(Before-and-after change records)

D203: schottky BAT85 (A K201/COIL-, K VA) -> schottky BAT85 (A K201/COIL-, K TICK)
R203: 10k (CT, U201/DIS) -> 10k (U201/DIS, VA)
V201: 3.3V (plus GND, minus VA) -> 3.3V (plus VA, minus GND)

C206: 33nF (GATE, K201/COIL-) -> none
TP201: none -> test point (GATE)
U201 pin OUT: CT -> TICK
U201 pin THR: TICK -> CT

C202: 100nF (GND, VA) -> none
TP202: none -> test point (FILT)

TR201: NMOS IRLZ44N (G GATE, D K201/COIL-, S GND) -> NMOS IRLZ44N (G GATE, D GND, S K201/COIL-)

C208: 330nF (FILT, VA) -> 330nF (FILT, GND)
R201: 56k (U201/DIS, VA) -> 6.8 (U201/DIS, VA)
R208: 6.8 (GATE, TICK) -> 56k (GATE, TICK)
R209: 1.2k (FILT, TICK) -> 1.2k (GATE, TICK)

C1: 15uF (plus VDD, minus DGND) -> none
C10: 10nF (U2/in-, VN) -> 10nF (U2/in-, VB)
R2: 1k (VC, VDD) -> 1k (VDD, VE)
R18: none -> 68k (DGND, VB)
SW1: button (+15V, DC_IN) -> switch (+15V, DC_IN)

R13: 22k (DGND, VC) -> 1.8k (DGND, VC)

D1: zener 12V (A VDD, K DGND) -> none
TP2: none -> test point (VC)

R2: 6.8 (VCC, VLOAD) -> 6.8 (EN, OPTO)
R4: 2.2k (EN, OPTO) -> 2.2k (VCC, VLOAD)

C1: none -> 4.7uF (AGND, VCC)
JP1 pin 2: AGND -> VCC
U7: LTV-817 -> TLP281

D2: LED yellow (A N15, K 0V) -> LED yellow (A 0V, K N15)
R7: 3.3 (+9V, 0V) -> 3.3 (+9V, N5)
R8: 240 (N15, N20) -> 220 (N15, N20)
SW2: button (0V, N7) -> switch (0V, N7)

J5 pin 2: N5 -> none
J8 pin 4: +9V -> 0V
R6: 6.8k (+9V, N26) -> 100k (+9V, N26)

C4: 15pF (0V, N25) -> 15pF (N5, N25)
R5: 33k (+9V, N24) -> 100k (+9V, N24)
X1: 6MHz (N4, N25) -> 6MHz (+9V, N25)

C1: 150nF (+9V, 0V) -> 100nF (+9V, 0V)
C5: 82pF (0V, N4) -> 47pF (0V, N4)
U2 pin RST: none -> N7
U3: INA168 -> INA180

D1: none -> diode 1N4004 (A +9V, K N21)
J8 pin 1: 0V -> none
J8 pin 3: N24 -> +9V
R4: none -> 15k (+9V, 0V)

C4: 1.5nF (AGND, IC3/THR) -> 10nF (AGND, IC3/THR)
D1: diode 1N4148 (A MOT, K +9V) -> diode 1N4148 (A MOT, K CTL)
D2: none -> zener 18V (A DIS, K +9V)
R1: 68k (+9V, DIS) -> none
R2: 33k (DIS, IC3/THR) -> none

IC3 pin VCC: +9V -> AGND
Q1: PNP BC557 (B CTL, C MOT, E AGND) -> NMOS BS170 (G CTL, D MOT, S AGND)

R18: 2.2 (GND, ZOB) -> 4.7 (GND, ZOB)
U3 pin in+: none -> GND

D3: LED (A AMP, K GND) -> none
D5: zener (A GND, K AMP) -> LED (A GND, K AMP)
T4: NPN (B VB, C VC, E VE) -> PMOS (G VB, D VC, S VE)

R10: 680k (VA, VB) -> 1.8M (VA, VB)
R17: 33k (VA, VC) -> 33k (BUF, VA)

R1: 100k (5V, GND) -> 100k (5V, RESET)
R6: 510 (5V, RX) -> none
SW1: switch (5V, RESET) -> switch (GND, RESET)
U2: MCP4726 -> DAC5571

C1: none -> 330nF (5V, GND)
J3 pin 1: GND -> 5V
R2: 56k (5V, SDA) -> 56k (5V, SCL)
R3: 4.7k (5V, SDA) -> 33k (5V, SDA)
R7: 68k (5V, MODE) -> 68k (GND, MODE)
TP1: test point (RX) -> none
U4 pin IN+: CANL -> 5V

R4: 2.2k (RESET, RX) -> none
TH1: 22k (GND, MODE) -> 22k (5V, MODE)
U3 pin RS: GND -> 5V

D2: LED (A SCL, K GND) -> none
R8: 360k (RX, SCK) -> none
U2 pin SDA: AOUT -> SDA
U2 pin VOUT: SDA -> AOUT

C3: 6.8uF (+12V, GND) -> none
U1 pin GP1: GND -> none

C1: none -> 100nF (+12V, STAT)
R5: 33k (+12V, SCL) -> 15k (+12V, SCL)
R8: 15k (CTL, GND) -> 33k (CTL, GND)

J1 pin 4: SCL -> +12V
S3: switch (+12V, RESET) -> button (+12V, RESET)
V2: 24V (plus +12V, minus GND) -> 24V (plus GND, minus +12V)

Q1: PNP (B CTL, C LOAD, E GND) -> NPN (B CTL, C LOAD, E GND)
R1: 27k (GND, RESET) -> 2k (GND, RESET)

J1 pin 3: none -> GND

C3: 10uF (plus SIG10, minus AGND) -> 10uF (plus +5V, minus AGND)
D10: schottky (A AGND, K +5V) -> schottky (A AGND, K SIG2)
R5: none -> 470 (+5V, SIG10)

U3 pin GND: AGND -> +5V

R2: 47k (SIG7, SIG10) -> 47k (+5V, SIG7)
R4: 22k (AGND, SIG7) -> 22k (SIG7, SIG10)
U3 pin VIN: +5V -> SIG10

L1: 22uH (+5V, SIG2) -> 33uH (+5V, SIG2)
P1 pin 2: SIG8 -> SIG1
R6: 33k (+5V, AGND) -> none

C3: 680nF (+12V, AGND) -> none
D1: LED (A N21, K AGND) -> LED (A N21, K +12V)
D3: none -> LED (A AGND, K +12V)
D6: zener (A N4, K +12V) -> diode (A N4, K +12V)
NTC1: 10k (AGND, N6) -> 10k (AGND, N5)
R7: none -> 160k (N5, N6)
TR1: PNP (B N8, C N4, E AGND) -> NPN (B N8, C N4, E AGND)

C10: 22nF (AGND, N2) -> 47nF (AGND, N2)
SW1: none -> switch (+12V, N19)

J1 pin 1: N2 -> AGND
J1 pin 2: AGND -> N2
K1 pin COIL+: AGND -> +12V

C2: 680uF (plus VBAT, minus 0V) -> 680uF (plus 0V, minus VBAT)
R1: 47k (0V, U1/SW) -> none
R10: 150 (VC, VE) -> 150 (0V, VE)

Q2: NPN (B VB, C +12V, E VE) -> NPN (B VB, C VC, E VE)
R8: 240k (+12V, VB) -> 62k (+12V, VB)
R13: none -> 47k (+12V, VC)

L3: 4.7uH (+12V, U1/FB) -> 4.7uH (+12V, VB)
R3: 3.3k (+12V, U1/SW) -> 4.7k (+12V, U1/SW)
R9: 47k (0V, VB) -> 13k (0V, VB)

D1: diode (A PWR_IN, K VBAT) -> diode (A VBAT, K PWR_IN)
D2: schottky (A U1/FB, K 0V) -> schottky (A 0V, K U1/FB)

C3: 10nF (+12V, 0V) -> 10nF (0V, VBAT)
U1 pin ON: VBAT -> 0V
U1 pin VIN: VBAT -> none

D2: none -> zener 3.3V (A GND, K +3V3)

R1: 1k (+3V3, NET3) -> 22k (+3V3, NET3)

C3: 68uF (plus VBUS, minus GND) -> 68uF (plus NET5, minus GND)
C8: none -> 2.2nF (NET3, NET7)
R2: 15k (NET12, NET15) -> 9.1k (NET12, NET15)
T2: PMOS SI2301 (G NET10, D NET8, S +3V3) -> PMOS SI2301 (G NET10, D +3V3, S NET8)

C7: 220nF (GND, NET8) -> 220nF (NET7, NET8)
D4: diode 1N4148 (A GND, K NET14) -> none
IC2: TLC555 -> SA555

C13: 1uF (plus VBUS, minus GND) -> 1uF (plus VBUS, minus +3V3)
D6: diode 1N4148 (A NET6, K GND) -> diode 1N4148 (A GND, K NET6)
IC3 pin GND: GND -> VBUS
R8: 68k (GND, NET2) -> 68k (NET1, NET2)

Exercise requirements:
Find every line in the records above that holds the word "PMOS", and copy each one.

Problem solution:
T4: NPN (B VB, C VC, E VE) -> PMOS (G VB, D VC, S VE)
T2: PMOS SI2301 (G NET10, D NET8, S +3V3) -> PMOS SI2301 (G NET10, D +3V3, S NET8)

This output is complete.